▶ **Work task**
Take from the data every line in which the word "none" is found.

▶ **Difference listings**
───

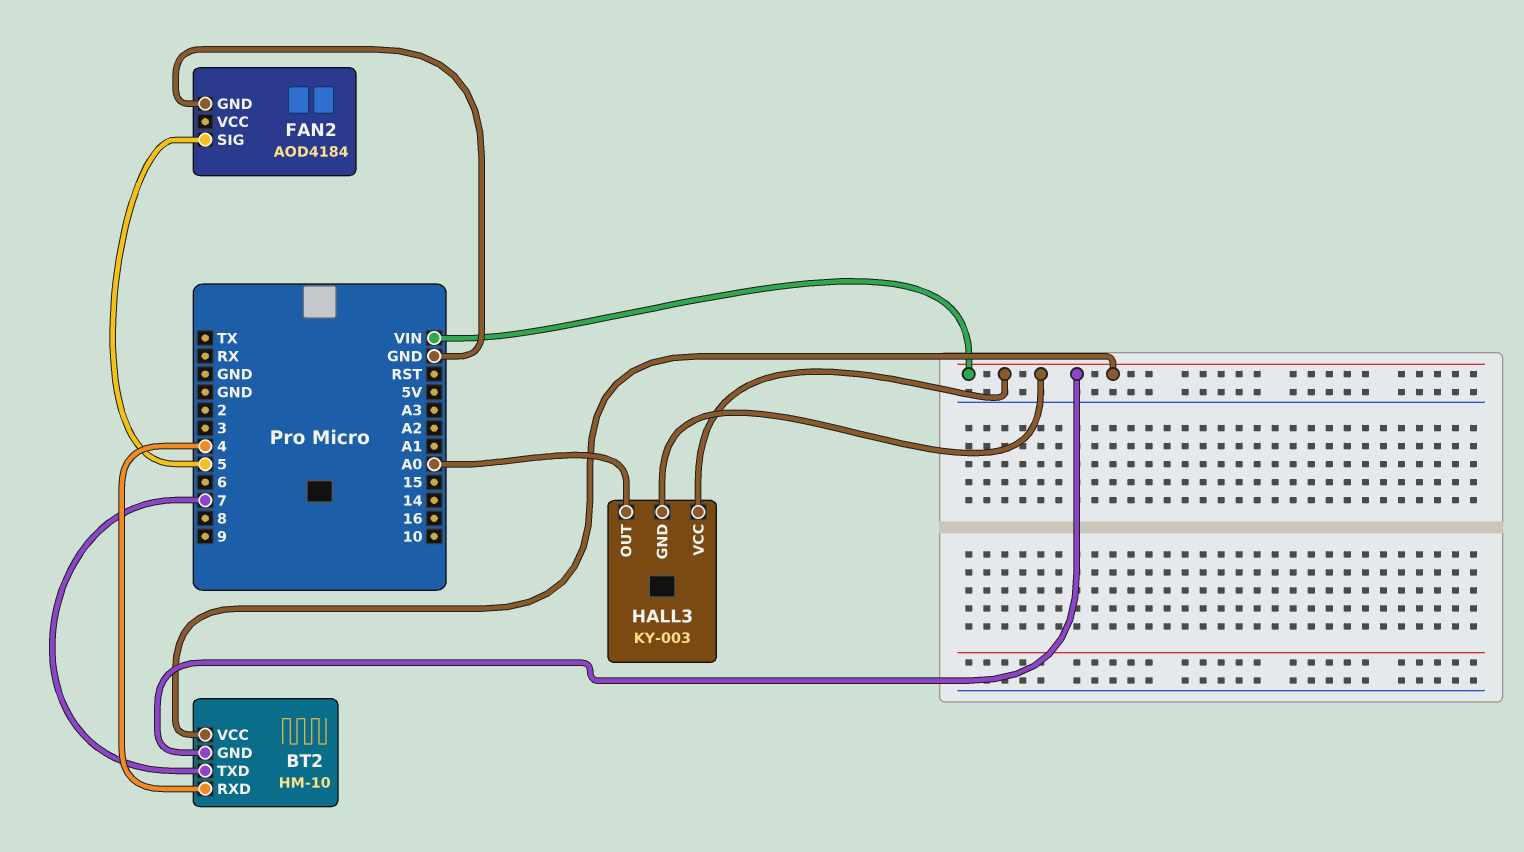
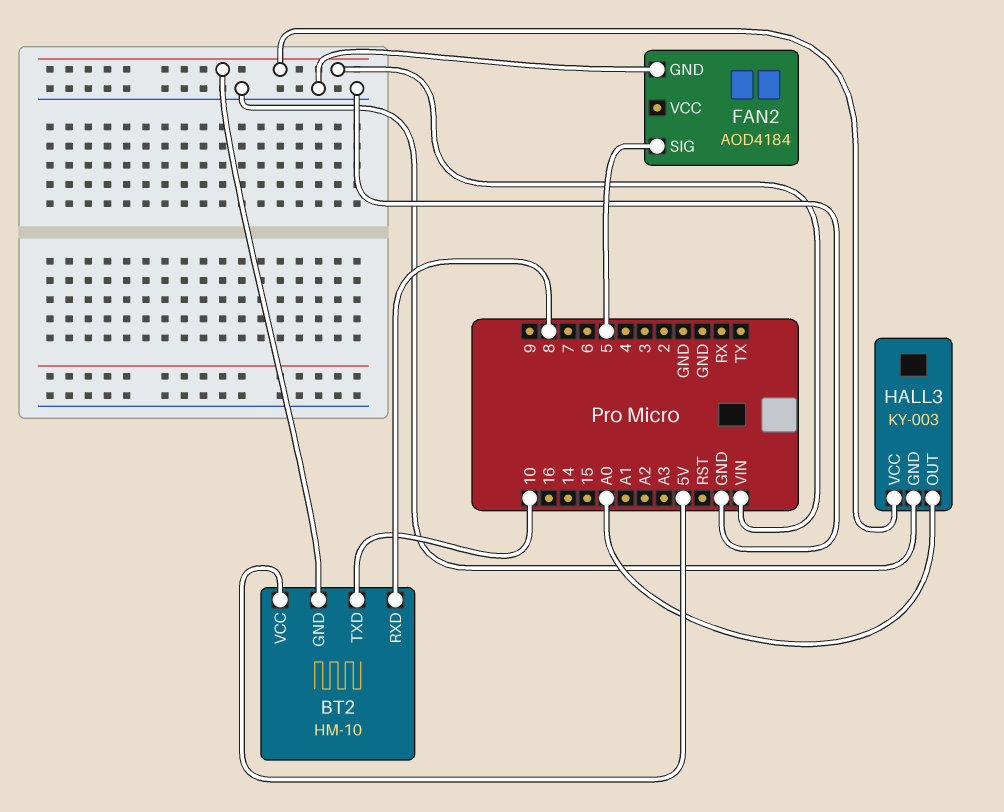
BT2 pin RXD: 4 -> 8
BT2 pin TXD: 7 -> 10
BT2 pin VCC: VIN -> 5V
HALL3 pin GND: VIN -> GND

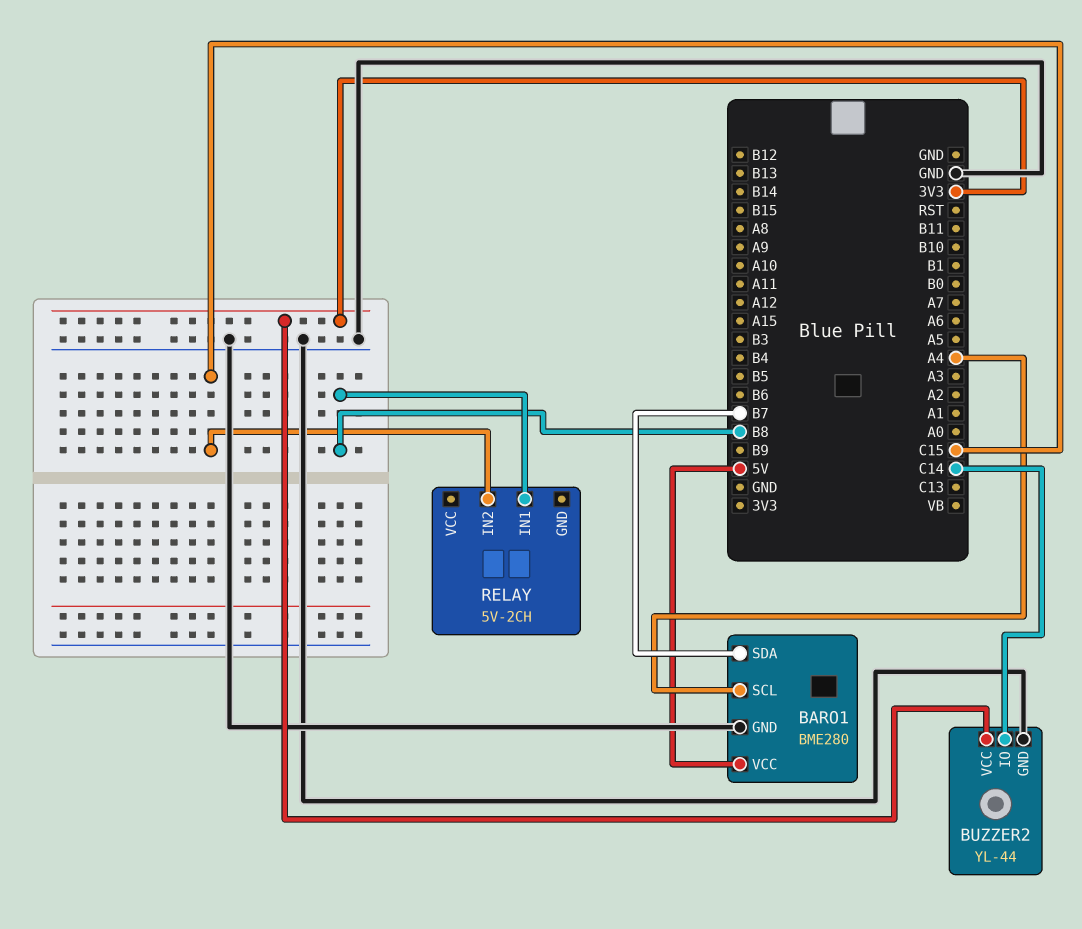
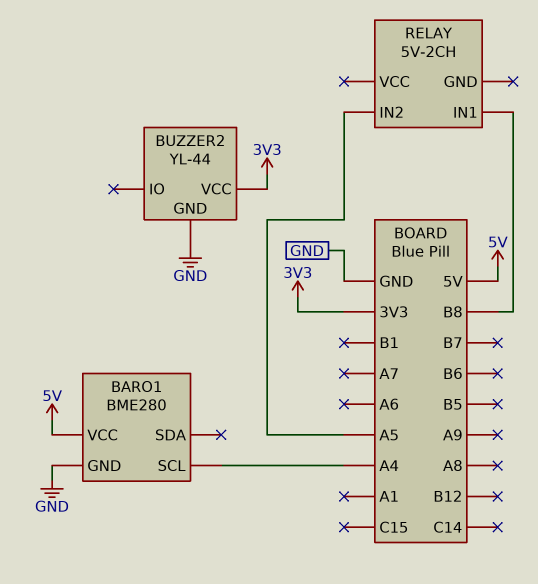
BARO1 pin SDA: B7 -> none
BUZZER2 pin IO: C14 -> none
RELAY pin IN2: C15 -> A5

───

▶ **Task answer**
BARO1 pin SDA: B7 -> none
BUZZER2 pin IO: C14 -> none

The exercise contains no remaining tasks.